#### TASK
Transcribe every line of the records below without changing a single character.

# Start of DATA SUPPLIED

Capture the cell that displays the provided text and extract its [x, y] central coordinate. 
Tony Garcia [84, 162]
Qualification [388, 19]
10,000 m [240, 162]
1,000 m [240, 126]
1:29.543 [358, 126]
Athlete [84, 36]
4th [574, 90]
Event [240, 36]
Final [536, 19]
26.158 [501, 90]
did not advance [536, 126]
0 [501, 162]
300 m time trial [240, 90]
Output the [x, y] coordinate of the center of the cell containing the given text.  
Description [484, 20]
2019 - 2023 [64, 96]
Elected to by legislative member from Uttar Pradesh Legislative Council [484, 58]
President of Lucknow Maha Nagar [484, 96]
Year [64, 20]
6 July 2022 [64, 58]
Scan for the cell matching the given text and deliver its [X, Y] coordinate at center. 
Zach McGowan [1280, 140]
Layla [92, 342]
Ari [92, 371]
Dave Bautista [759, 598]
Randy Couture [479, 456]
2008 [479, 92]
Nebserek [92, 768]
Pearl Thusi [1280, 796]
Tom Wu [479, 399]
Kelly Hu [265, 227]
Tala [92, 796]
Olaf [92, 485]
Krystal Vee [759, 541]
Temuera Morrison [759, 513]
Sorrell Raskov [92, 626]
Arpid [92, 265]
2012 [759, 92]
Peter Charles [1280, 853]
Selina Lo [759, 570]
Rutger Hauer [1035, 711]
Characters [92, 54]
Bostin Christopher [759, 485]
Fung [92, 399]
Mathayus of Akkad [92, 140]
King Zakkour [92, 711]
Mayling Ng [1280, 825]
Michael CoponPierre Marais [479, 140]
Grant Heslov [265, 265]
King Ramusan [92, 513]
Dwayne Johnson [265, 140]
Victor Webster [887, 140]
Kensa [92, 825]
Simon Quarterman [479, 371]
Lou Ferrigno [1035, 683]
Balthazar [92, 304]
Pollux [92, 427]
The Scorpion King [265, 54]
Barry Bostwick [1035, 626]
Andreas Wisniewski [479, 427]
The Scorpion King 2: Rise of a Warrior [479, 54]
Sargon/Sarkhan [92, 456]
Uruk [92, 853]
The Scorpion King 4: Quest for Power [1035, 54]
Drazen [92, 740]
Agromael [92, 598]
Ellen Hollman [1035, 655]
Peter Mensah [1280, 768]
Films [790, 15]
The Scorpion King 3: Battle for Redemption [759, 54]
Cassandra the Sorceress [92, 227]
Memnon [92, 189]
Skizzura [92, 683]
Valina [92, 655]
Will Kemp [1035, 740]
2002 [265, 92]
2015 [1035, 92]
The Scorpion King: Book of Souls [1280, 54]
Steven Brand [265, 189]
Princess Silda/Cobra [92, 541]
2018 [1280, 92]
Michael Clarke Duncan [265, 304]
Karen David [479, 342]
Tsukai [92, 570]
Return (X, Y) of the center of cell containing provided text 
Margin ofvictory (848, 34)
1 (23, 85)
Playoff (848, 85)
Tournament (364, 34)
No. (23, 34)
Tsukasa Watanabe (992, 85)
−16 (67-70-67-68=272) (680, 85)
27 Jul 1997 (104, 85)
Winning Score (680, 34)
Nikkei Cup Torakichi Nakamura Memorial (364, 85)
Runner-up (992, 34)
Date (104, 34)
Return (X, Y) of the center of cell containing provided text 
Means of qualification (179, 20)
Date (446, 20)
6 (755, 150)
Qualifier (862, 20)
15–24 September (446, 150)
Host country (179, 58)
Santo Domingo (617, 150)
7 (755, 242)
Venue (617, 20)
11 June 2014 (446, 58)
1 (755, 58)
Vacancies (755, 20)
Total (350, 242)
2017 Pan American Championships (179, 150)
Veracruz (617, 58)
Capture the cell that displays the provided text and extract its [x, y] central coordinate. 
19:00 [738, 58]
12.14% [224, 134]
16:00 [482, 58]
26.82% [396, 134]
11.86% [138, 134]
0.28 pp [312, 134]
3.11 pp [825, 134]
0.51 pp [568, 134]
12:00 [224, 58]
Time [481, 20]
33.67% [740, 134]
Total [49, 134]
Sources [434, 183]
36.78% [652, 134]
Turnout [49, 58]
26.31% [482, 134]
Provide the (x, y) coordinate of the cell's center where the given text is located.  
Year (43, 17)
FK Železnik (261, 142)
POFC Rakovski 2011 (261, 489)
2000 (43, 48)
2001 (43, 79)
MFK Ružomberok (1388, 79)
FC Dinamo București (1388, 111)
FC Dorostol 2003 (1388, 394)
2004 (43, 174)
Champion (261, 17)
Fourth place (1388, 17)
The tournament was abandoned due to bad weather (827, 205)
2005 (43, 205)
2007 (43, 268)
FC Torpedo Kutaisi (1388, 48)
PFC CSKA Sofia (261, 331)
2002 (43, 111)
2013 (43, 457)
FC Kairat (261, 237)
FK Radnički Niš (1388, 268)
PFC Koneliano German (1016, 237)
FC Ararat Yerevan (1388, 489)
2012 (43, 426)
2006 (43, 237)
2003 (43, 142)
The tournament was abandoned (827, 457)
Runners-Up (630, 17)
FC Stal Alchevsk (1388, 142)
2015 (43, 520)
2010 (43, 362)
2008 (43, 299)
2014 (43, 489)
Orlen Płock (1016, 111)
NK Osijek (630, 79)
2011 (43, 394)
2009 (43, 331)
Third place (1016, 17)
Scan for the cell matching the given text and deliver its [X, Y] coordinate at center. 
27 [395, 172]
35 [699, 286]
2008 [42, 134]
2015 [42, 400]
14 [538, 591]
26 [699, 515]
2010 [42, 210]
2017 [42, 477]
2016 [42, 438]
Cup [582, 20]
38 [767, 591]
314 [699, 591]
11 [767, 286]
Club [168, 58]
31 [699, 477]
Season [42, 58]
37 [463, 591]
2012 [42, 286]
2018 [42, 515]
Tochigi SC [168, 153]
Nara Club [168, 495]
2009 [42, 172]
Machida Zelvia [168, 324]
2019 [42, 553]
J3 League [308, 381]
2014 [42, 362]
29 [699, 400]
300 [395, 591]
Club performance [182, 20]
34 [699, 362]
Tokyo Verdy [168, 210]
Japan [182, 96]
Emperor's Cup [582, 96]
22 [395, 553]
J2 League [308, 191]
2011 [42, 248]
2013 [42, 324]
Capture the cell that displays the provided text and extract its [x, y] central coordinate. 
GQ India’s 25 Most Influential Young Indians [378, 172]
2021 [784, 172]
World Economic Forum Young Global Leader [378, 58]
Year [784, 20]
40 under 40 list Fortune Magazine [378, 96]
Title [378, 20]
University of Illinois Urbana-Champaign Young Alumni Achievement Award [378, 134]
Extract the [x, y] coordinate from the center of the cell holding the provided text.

# End of DATA SUPPLIED

#### SOLUTION TO THE EXERCISE
Capture the cell that displays the provided text and extract its [x, y] central coordinate. 
Tony Garcia [84, 162]
Qualification [388, 19]
10,000 m [240, 162]
1,000 m [240, 126]
1:29.543 [358, 126]
Athlete [84, 36]
4th [574, 90]
Event [240, 36]
Final [536, 19]
26.158 [501, 90]
did not advance [536, 126]
0 [501, 162]
300 m time trial [240, 90]
Output the [x, y] coordinate of the center of the cell containing the given text.  
Description [484, 20]
2019 - 2023 [64, 96]
Elected to by legislative member from Uttar Pradesh Legislative Council [484, 58]
President of Lucknow Maha Nagar [484, 96]
Year [64, 20]
6 July 2022 [64, 58]
Scan for the cell matching the given text and deliver its [X, Y] coordinate at center. 
Zach McGowan [1280, 140]
Layla [92, 342]
Ari [92, 371]
Dave Bautista [759, 598]
Randy Couture [479, 456]
2008 [479, 92]
Nebserek [92, 768]
Pearl Thusi [1280, 796]
Tom Wu [479, 399]
Kelly Hu [265, 227]
Tala [92, 796]
Olaf [92, 485]
Krystal Vee [759, 541]
Temuera Morrison [759, 513]
Sorrell Raskov [92, 626]
Arpid [92, 265]
2012 [759, 92]
Peter Charles [1280, 853]
Selina Lo [759, 570]
Rutger Hauer [1035, 711]
Characters [92, 54]
Bostin Christopher [759, 485]
Fung [92, 399]
Mathayus of Akkad [92, 140]
King Zakkour [92, 711]
Mayling Ng [1280, 825]
Michael CoponPierre Marais [479, 140]
Grant Heslov [265, 265]
King Ramusan [92, 513]
Dwayne Johnson [265, 140]
Victor Webster [887, 140]
Kensa [92, 825]
Simon Quarterman [479, 371]
Lou Ferrigno [1035, 683]
Balthazar [92, 304]
Pollux [92, 427]
The Scorpion King [265, 54]
Barry Bostwick [1035, 626]
Andreas Wisniewski [479, 427]
The Scorpion King 2: Rise of a Warrior [479, 54]
Sargon/Sarkhan [92, 456]
Uruk [92, 853]
The Scorpion King 4: Quest for Power [1035, 54]
Drazen [92, 740]
Agromael [92, 598]
Ellen Hollman [1035, 655]
Peter Mensah [1280, 768]
Films [790, 15]
The Scorpion King 3: Battle for Redemption [759, 54]
Cassandra the Sorceress [92, 227]
Memnon [92, 189]
Skizzura [92, 683]
Valina [92, 655]
Will Kemp [1035, 740]
2002 [265, 92]
2015 [1035, 92]
The Scorpion King: Book of Souls [1280, 54]
Steven Brand [265, 189]
Princess Silda/Cobra [92, 541]
2018 [1280, 92]
Michael Clarke Duncan [265, 304]
Karen David [479, 342]
Tsukai [92, 570]
Return (X, Y) of the center of cell containing provided text 
Margin ofvictory (848, 34)
1 (23, 85)
Playoff (848, 85)
Tournament (364, 34)
No. (23, 34)
Tsukasa Watanabe (992, 85)
−16 (67-70-67-68=272) (680, 85)
27 Jul 1997 (104, 85)
Winning Score (680, 34)
Nikkei Cup Torakichi Nakamura Memorial (364, 85)
Runner-up (992, 34)
Date (104, 34)
Return (X, Y) of the center of cell containing provided text 
Means of qualification (179, 20)
Date (446, 20)
6 (755, 150)
Qualifier (862, 20)
15–24 September (446, 150)
Host country (179, 58)
Santo Domingo (617, 150)
7 (755, 242)
Venue (617, 20)
11 June 2014 (446, 58)
1 (755, 58)
Vacancies (755, 20)
Total (350, 242)
2017 Pan American Championships (179, 150)
Veracruz (617, 58)
Capture the cell that displays the provided text and extract its [x, y] central coordinate. 
19:00 [738, 58]
12.14% [224, 134]
16:00 [482, 58]
26.82% [396, 134]
11.86% [138, 134]
0.28 pp [312, 134]
3.11 pp [825, 134]
0.51 pp [568, 134]
12:00 [224, 58]
Time [481, 20]
33.67% [740, 134]
Total [49, 134]
Sources [434, 183]
36.78% [652, 134]
Turnout [49, 58]
26.31% [482, 134]
Provide the (x, y) coordinate of the cell's center where the given text is located.  
Year (43, 17)
FK Železnik (261, 142)
POFC Rakovski 2011 (261, 489)
2000 (43, 48)
2001 (43, 79)
MFK Ružomberok (1388, 79)
FC Dinamo București (1388, 111)
FC Dorostol 2003 (1388, 394)
2004 (43, 174)
Champion (261, 17)
Fourth place (1388, 17)
The tournament was abandoned due to bad weather (827, 205)
2005 (43, 205)
2007 (43, 268)
FC Torpedo Kutaisi (1388, 48)
PFC CSKA Sofia (261, 331)
2002 (43, 111)
2013 (43, 457)
FC Kairat (261, 237)
FK Radnički Niš (1388, 268)
PFC Koneliano German (1016, 237)
FC Ararat Yerevan (1388, 489)
2012 (43, 426)
2006 (43, 237)
2003 (43, 142)
The tournament was abandoned (827, 457)
Runners-Up (630, 17)
FC Stal Alchevsk (1388, 142)
2015 (43, 520)
2010 (43, 362)
2008 (43, 299)
2014 (43, 489)
Orlen Płock (1016, 111)
NK Osijek (630, 79)
2011 (43, 394)
2009 (43, 331)
Third place (1016, 17)
Scan for the cell matching the given text and deliver its [X, Y] coordinate at center. 
27 [395, 172]
35 [699, 286]
2008 [42, 134]
2015 [42, 400]
14 [538, 591]
26 [699, 515]
2010 [42, 210]
2017 [42, 477]
2016 [42, 438]
Cup [582, 20]
38 [767, 591]
314 [699, 591]
11 [767, 286]
Club [168, 58]
31 [699, 477]
Season [42, 58]
37 [463, 591]
2012 [42, 286]
2018 [42, 515]
Tochigi SC [168, 153]
Nara Club [168, 495]
2009 [42, 172]
Machida Zelvia [168, 324]
2019 [42, 553]
J3 League [308, 381]
2014 [42, 362]
29 [699, 400]
300 [395, 591]
Club performance [182, 20]
34 [699, 362]
Tokyo Verdy [168, 210]
Japan [182, 96]
Emperor's Cup [582, 96]
22 [395, 553]
J2 League [308, 191]
2011 [42, 248]
2013 [42, 324]
Capture the cell that displays the provided text and extract its [x, y] central coordinate. 
GQ India’s 25 Most Influential Young Indians [378, 172]
2021 [784, 172]
World Economic Forum Young Global Leader [378, 58]
Year [784, 20]
40 under 40 list Fortune Magazine [378, 96]
Title [378, 20]
University of Illinois Urbana-Champaign Young Alumni Achievement Award [378, 134]
Extract the [x, y] coordinate from the center of the cell holding the provided text.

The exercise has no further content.